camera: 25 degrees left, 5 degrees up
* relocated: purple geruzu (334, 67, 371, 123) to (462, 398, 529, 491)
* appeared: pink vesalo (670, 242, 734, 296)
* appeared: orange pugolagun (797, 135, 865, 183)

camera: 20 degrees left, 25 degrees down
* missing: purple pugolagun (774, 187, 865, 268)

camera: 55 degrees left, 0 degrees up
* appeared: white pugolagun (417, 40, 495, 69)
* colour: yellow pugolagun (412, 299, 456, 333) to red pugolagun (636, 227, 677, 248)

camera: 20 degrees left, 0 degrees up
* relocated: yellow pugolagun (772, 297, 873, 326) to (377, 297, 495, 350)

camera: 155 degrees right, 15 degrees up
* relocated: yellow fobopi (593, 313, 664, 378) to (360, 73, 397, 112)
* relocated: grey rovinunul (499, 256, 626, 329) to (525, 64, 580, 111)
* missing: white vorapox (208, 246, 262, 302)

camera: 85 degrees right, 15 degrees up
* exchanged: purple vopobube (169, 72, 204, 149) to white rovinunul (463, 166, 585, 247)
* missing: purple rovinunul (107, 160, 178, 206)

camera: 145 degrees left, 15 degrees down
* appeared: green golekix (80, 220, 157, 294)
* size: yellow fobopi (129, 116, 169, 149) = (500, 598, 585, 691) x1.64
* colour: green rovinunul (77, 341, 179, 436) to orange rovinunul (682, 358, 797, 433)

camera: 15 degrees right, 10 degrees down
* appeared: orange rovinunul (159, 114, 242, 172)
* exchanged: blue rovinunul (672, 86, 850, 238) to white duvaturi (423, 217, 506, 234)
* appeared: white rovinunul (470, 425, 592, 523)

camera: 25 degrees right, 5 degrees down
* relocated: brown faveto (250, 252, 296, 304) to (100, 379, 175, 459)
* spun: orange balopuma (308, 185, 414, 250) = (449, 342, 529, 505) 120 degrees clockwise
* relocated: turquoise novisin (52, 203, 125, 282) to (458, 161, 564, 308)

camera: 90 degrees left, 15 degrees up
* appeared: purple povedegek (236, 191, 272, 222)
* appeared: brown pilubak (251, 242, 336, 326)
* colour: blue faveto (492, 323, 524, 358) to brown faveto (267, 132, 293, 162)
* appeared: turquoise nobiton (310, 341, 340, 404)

========================================================================

Assignment:
Please give again the lines above between the line holding "398, 529, 491)" and the line holding "242, 734, 296)", inclusive, exactly as they are and with nothing added.

Task output:
* relocated: purple geruzu (334, 67, 371, 123) to (462, 398, 529, 491)
* appeared: pink vesalo (670, 242, 734, 296)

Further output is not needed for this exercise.